## GOAL OF THE EXERCISE
Show all lines below holding the string "turquoise".

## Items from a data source
━━━━━━━━
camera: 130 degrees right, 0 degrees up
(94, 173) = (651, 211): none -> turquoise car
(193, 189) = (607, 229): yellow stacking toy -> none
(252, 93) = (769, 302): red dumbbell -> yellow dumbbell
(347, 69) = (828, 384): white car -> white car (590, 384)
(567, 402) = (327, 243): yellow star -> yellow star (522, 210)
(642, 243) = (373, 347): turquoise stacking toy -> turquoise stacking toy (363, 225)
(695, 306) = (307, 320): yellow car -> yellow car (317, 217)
━━━━━━━━
## EXERCISE SOLUTION
(94, 173) = (651, 211): none -> turquoise car
(642, 243) = (373, 347): turquoise stacking toy -> turquoise stacking toy (363, 225)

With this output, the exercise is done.